(Exercise objective): For each line below that contains the word "lila", make a copy.

** Opening Recorded data block **

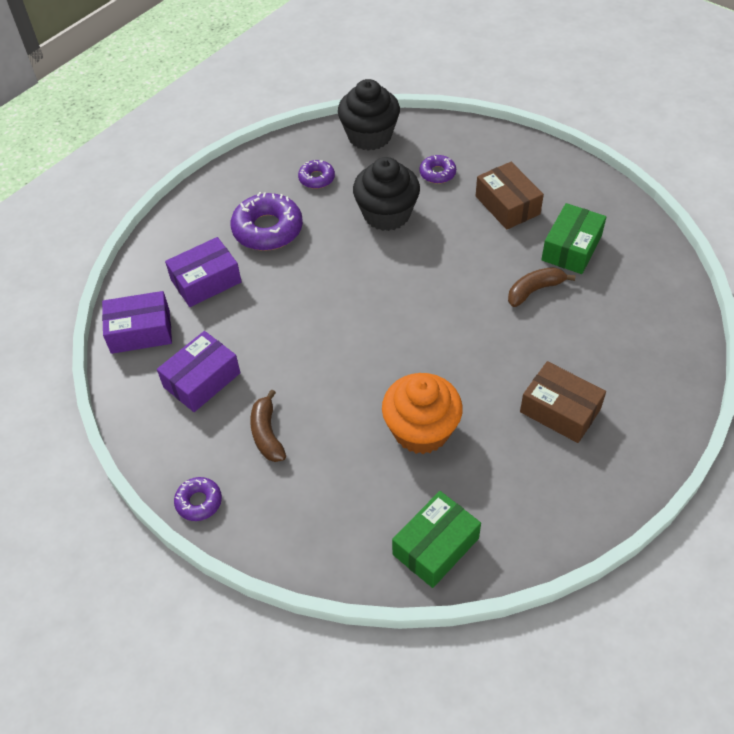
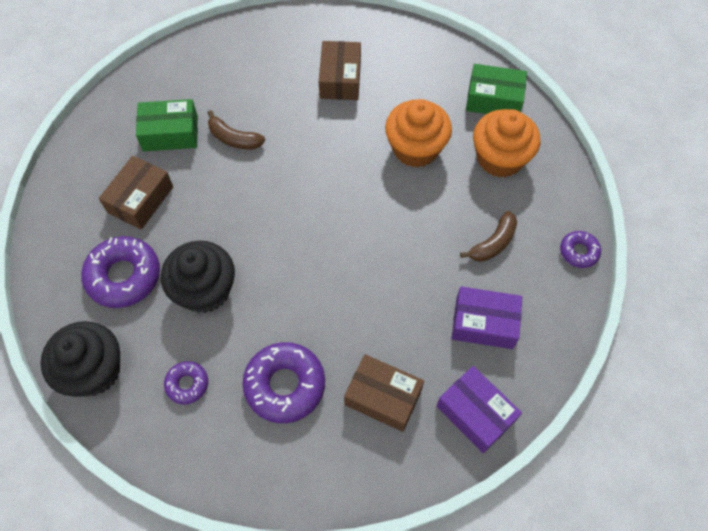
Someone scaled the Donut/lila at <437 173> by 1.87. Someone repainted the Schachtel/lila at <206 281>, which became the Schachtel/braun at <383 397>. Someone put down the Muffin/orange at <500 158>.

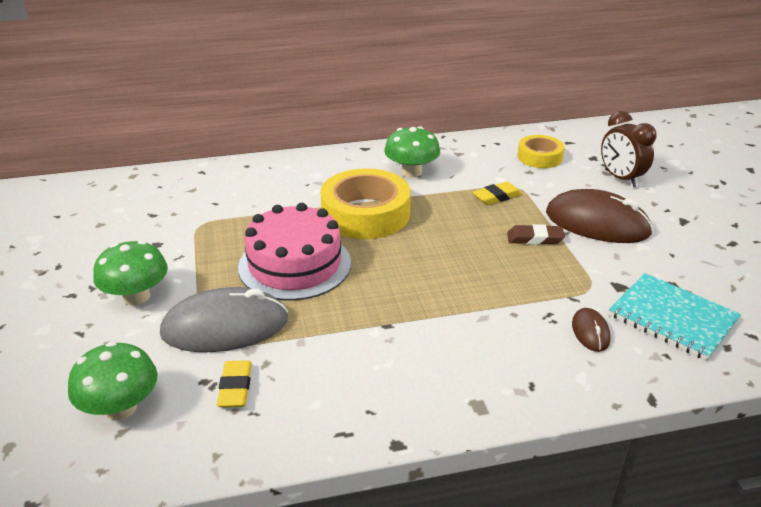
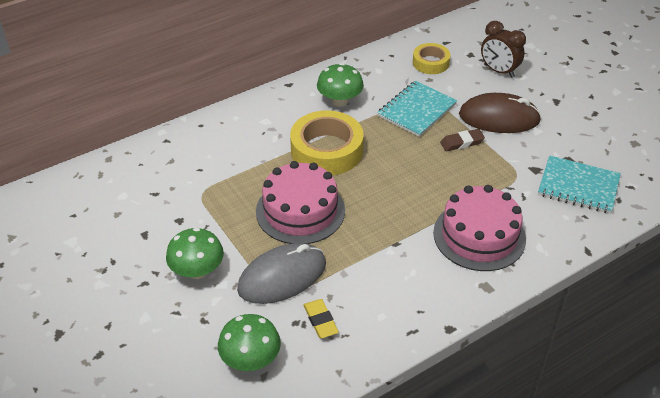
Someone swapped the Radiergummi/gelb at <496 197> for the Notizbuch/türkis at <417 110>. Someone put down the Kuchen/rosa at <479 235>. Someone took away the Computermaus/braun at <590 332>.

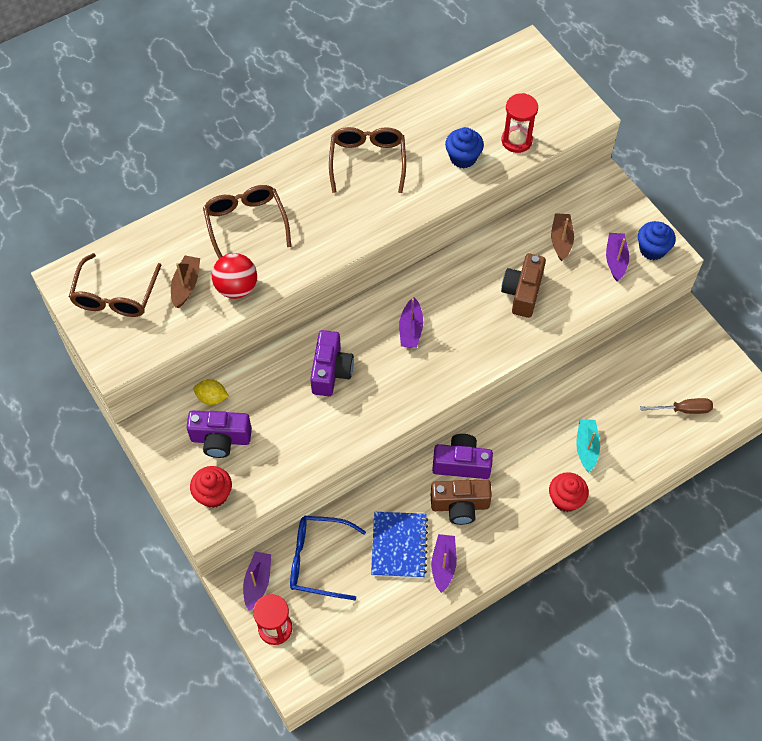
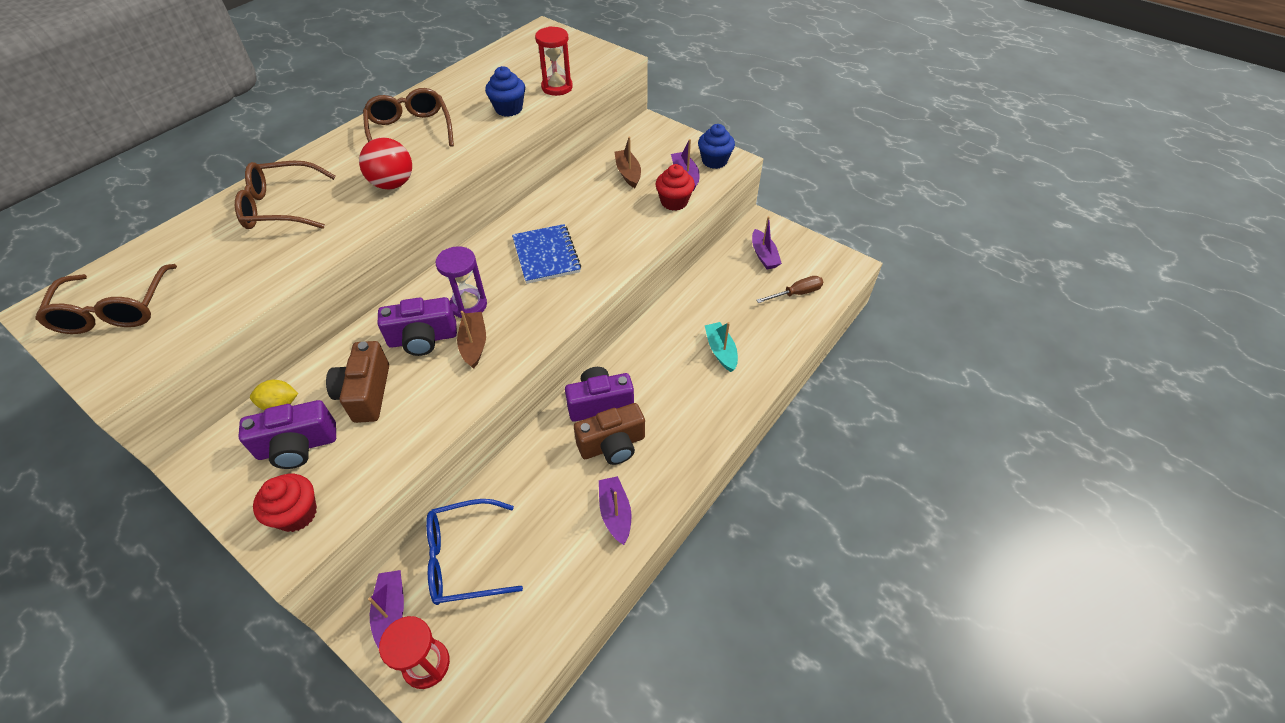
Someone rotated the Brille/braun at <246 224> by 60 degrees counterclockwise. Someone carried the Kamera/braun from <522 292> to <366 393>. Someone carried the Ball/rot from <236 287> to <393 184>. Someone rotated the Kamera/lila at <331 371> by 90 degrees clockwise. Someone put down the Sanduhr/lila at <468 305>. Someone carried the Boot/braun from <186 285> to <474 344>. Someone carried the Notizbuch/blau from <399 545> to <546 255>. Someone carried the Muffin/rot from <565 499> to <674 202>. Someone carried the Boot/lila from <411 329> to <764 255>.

** Closing Recorded data block **

(Final answer):
Someone scaled the Donut/lila at <437 173> by 1.87. Someone repainted the Schachtel/lila at <206 281>, which became the Schachtel/braun at <383 397>. Someone put down the Muffin/orange at <500 158>.
Someone rotated the Brille/braun at <246 224> by 60 degrees counterclockwise. Someone carried the Kamera/braun from <522 292> to <366 393>. Someone carried the Ball/rot from <236 287> to <393 184>. Someone rotated the Kamera/lila at <331 371> by 90 degrees clockwise. Someone put down the Sanduhr/lila at <468 305>. Someone carried the Boot/braun from <186 285> to <474 344>. Someone carried the Notizbuch/blau from <399 545> to <546 255>. Someone carried the Muffin/rot from <565 499> to <674 202>. Someone carried the Boot/lila from <411 329> to <764 255>.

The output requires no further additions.